[Opening Provided records section]

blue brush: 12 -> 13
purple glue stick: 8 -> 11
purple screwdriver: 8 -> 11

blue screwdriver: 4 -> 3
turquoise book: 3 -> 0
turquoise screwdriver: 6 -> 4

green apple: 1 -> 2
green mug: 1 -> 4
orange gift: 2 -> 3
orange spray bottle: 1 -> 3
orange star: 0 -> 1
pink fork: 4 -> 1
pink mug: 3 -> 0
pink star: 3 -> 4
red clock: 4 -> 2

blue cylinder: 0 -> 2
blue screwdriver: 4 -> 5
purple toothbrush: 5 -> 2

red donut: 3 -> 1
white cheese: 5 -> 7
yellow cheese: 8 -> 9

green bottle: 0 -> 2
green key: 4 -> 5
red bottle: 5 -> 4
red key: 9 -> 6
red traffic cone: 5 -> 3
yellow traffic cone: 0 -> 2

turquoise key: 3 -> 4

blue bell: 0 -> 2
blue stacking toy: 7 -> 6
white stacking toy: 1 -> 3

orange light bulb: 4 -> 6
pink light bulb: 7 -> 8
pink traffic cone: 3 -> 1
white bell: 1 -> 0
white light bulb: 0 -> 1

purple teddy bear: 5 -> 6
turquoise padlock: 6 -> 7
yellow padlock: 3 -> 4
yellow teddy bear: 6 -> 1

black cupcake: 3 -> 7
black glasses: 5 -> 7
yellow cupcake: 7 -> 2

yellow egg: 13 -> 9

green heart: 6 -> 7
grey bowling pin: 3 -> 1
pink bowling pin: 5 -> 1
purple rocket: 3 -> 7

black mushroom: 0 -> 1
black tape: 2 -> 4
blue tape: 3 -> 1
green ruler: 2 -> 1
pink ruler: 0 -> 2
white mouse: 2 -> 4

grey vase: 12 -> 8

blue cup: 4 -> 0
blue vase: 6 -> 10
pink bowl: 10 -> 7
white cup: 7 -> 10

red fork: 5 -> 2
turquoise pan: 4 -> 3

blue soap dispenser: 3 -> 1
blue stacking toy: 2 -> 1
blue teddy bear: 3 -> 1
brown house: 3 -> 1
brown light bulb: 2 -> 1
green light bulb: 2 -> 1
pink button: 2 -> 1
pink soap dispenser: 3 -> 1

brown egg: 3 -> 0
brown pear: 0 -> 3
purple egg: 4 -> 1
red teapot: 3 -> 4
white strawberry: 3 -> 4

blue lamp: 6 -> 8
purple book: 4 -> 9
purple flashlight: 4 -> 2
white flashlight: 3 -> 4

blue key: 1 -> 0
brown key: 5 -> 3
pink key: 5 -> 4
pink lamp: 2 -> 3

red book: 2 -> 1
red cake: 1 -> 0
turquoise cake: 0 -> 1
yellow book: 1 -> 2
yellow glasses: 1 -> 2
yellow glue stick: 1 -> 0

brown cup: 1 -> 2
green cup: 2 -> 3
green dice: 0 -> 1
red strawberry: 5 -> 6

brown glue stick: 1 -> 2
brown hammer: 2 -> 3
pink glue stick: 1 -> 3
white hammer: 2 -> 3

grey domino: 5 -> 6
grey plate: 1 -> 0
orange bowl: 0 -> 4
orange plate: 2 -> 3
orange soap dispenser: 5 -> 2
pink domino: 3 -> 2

[Closing Provided records section]

Once the records end, copy them all again exactly.

● Solution to this task:
blue brush: 12 -> 13
purple glue stick: 8 -> 11
purple screwdriver: 8 -> 11

blue screwdriver: 4 -> 3
turquoise book: 3 -> 0
turquoise screwdriver: 6 -> 4

green apple: 1 -> 2
green mug: 1 -> 4
orange gift: 2 -> 3
orange spray bottle: 1 -> 3
orange star: 0 -> 1
pink fork: 4 -> 1
pink mug: 3 -> 0
pink star: 3 -> 4
red clock: 4 -> 2

blue cylinder: 0 -> 2
blue screwdriver: 4 -> 5
purple toothbrush: 5 -> 2

red donut: 3 -> 1
white cheese: 5 -> 7
yellow cheese: 8 -> 9

green bottle: 0 -> 2
green key: 4 -> 5
red bottle: 5 -> 4
red key: 9 -> 6
red traffic cone: 5 -> 3
yellow traffic cone: 0 -> 2

turquoise key: 3 -> 4

blue bell: 0 -> 2
blue stacking toy: 7 -> 6
white stacking toy: 1 -> 3

orange light bulb: 4 -> 6
pink light bulb: 7 -> 8
pink traffic cone: 3 -> 1
white bell: 1 -> 0
white light bulb: 0 -> 1

purple teddy bear: 5 -> 6
turquoise padlock: 6 -> 7
yellow padlock: 3 -> 4
yellow teddy bear: 6 -> 1

black cupcake: 3 -> 7
black glasses: 5 -> 7
yellow cupcake: 7 -> 2

yellow egg: 13 -> 9

green heart: 6 -> 7
grey bowling pin: 3 -> 1
pink bowling pin: 5 -> 1
purple rocket: 3 -> 7

black mushroom: 0 -> 1
black tape: 2 -> 4
blue tape: 3 -> 1
green ruler: 2 -> 1
pink ruler: 0 -> 2
white mouse: 2 -> 4

grey vase: 12 -> 8

blue cup: 4 -> 0
blue vase: 6 -> 10
pink bowl: 10 -> 7
white cup: 7 -> 10

red fork: 5 -> 2
turquoise pan: 4 -> 3

blue soap dispenser: 3 -> 1
blue stacking toy: 2 -> 1
blue teddy bear: 3 -> 1
brown house: 3 -> 1
brown light bulb: 2 -> 1
green light bulb: 2 -> 1
pink button: 2 -> 1
pink soap dispenser: 3 -> 1

brown egg: 3 -> 0
brown pear: 0 -> 3
purple egg: 4 -> 1
red teapot: 3 -> 4
white strawberry: 3 -> 4

blue lamp: 6 -> 8
purple book: 4 -> 9
purple flashlight: 4 -> 2
white flashlight: 3 -> 4

blue key: 1 -> 0
brown key: 5 -> 3
pink key: 5 -> 4
pink lamp: 2 -> 3

red book: 2 -> 1
red cake: 1 -> 0
turquoise cake: 0 -> 1
yellow book: 1 -> 2
yellow glasses: 1 -> 2
yellow glue stick: 1 -> 0

brown cup: 1 -> 2
green cup: 2 -> 3
green dice: 0 -> 1
red strawberry: 5 -> 6

brown glue stick: 1 -> 2
brown hammer: 2 -> 3
pink glue stick: 1 -> 3
white hammer: 2 -> 3

grey domino: 5 -> 6
grey plate: 1 -> 0
orange bowl: 0 -> 4
orange plate: 2 -> 3
orange soap dispenser: 5 -> 2
pink domino: 3 -> 2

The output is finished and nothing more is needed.